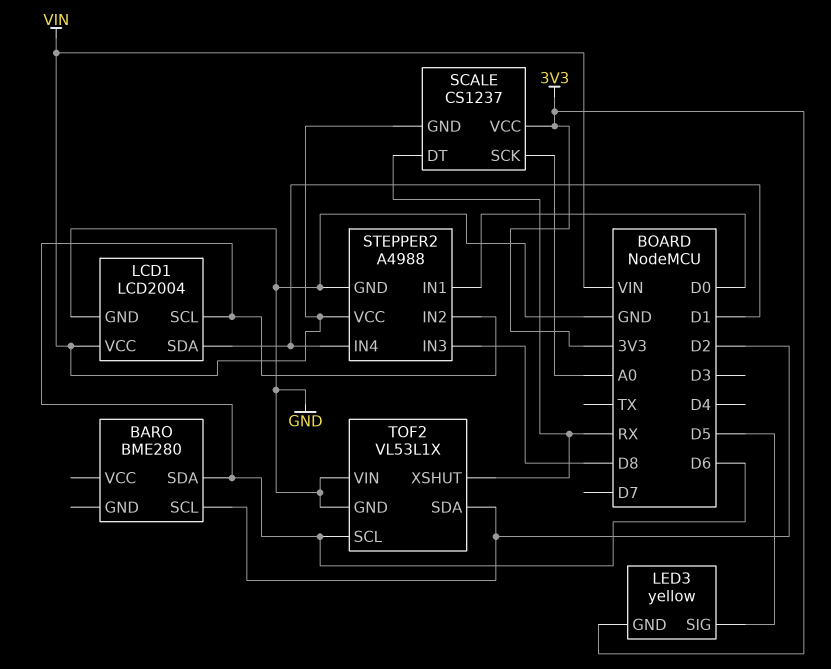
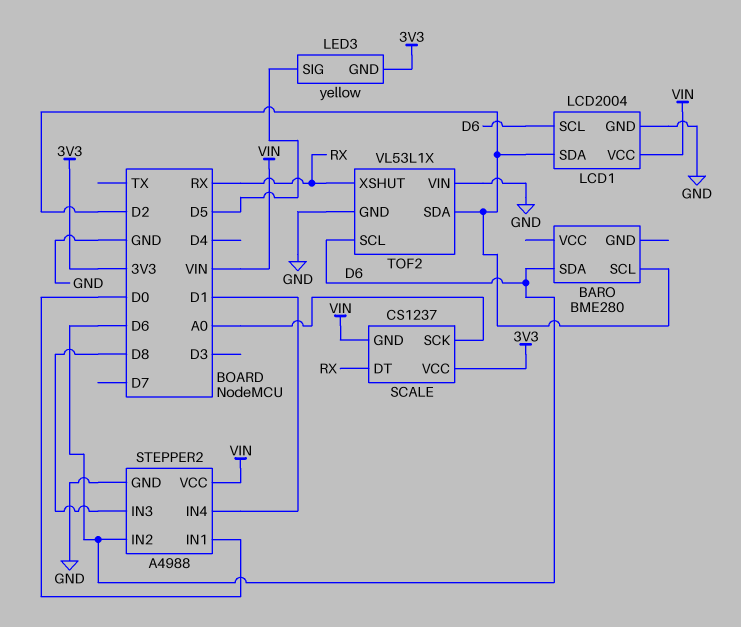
LCD1 pin SDA: D1 -> D2

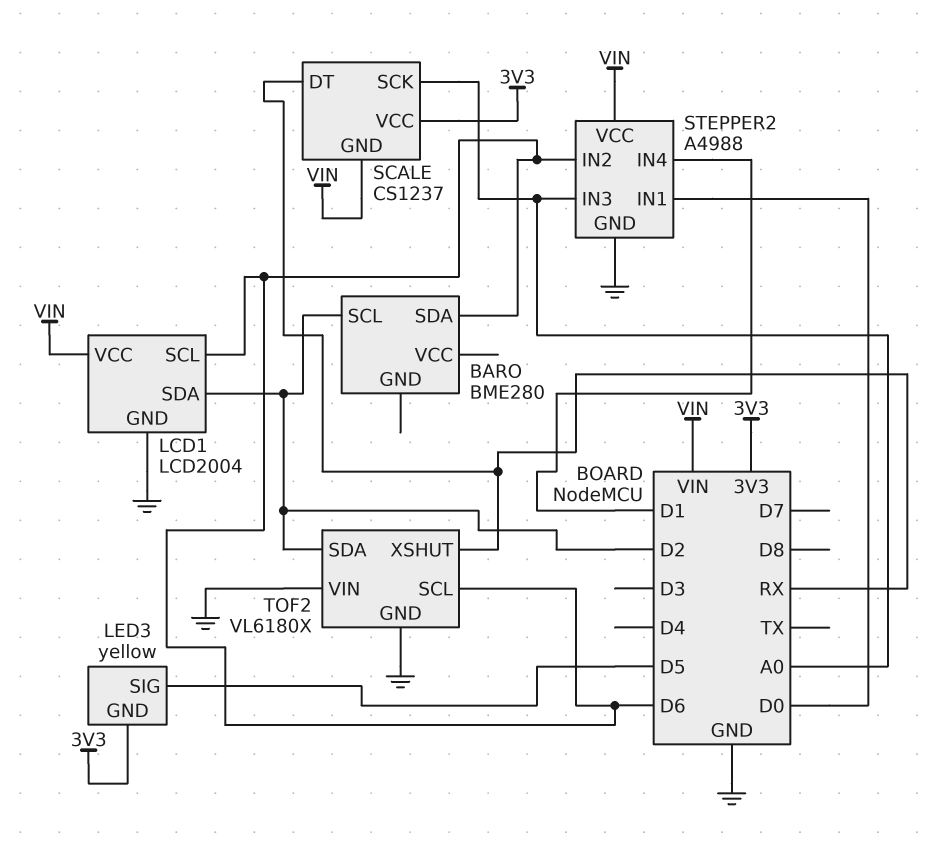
STEPPER2 pin IN3: D8 -> A0
TOF2: VL53L1X -> VL6180X

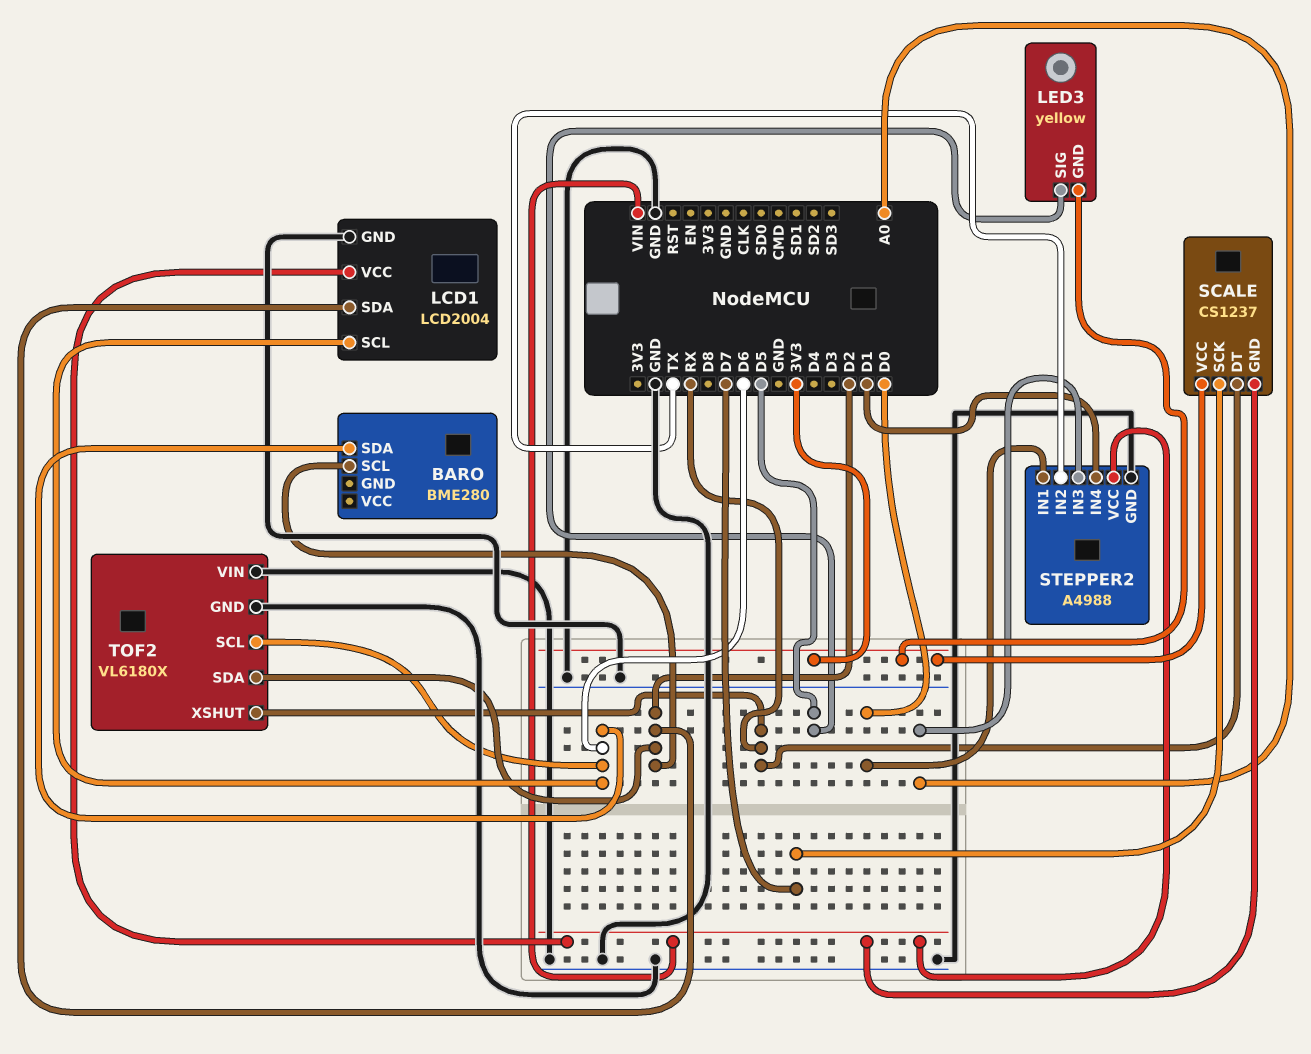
SCALE pin SCK: A0 -> D7
STEPPER2 pin IN2: D6 -> TX

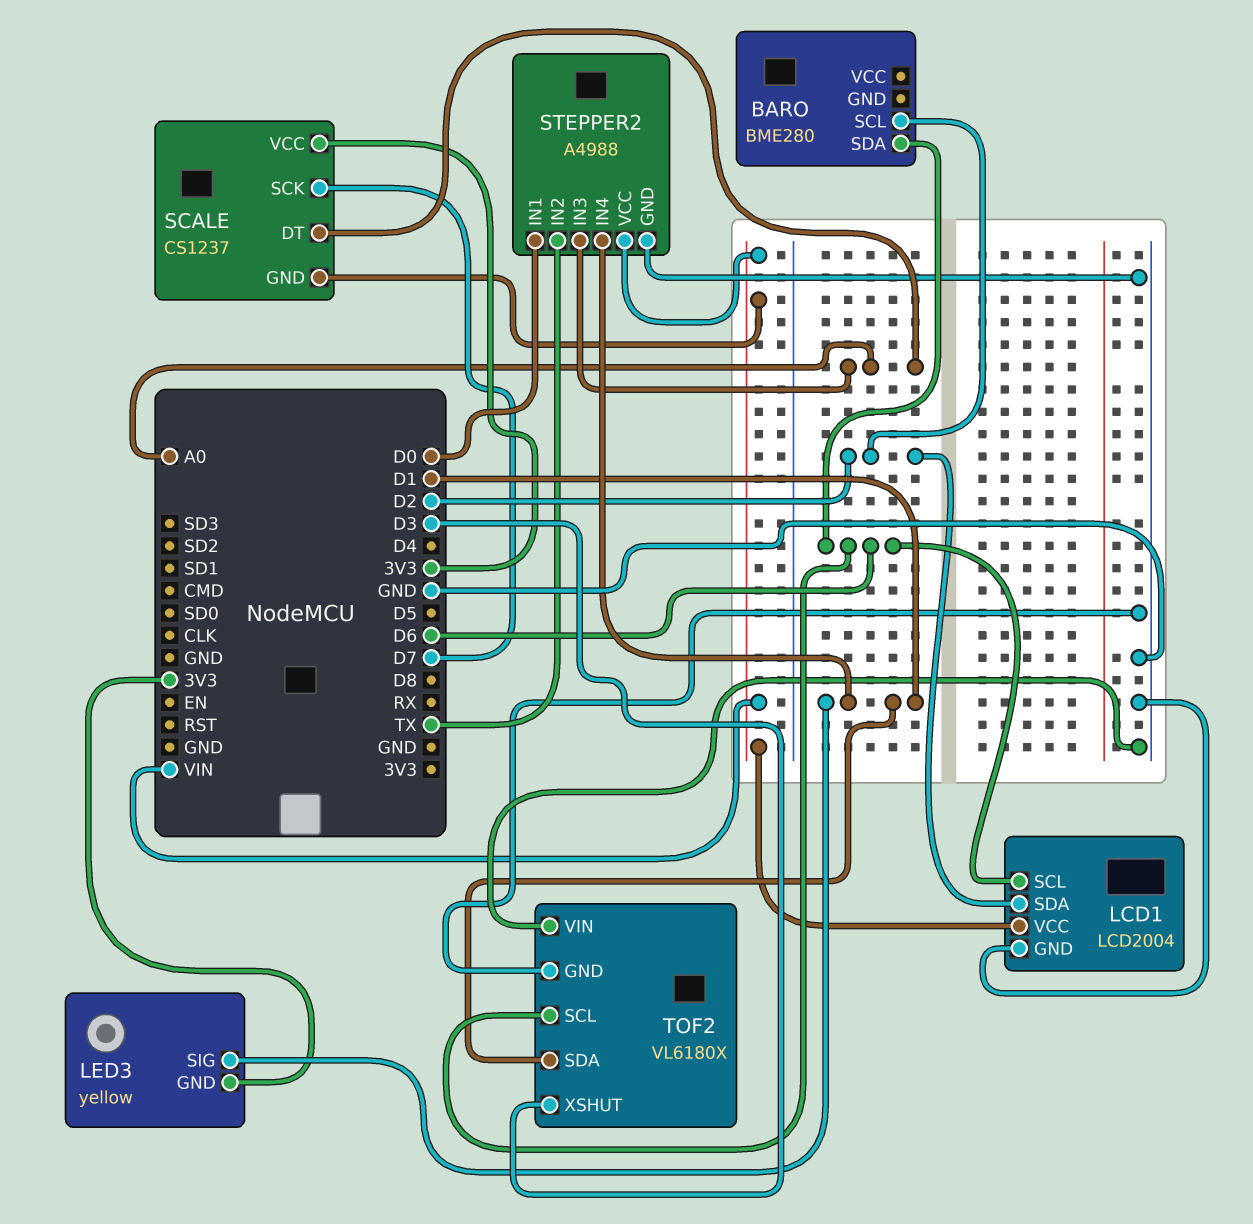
LED3 pin SIG: D5 -> D1
SCALE pin DT: RX -> A0
TOF2 pin SDA: D2 -> D1
TOF2 pin XSHUT: RX -> D3

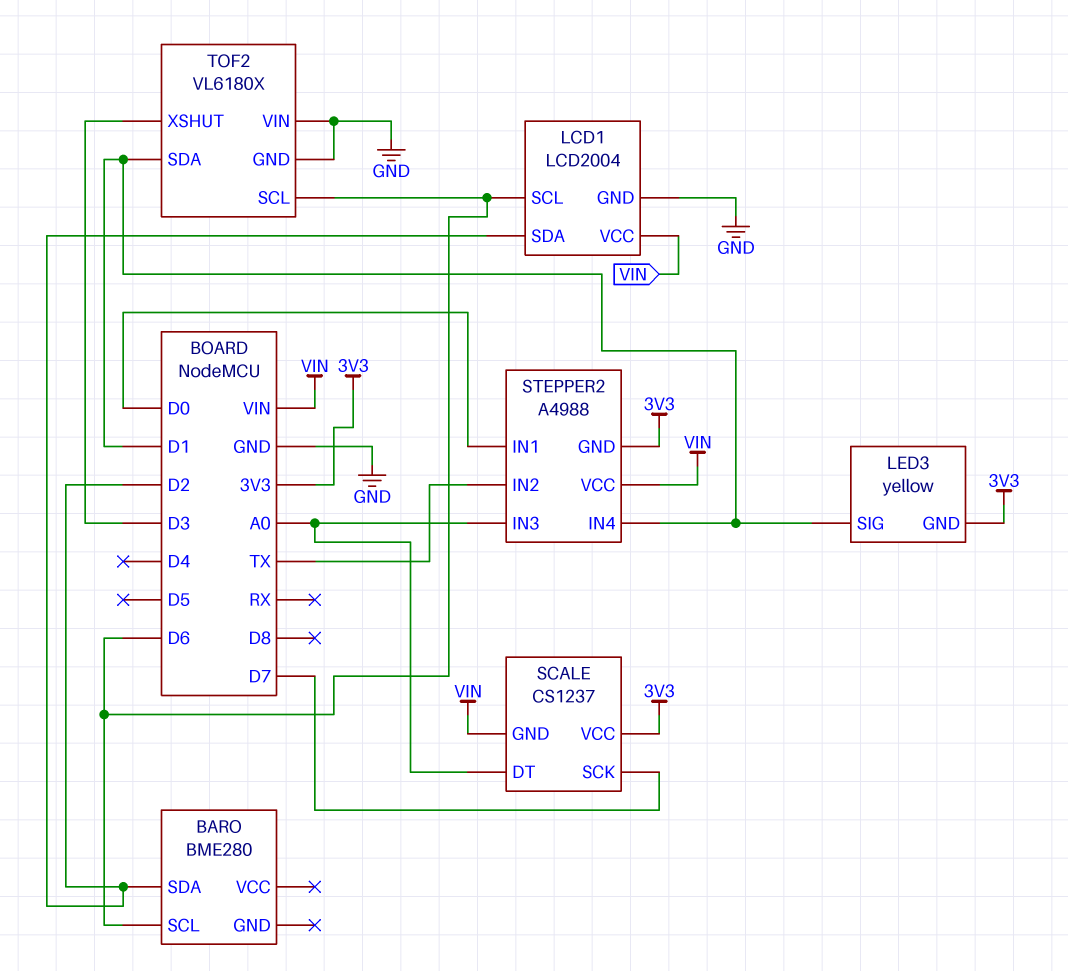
BARO pin SCL: D2 -> D6
BARO pin SDA: D6 -> D2
STEPPER2 pin GND: GND -> 3V3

■ ■ ■

• _WHAT THE EXERCISE ASKS_: Please write out, word for word, each line from the one with "STEPPER2 pin IN3: D8 -> A0" to the last line of the data, keeping both ends and omitting pictures.

• _SOLUTION FOR THIS TASK_:
STEPPER2 pin IN3: D8 -> A0
TOF2: VL53L1X -> VL6180X

SCALE pin SCK: A0 -> D7
STEPPER2 pin IN2: D6 -> TX

LED3 pin SIG: D5 -> D1
SCALE pin DT: RX -> A0
TOF2 pin SDA: D2 -> D1
TOF2 pin XSHUT: RX -> D3

BARO pin SCL: D2 -> D6
BARO pin SDA: D6 -> D2
STEPPER2 pin GND: GND -> 3V3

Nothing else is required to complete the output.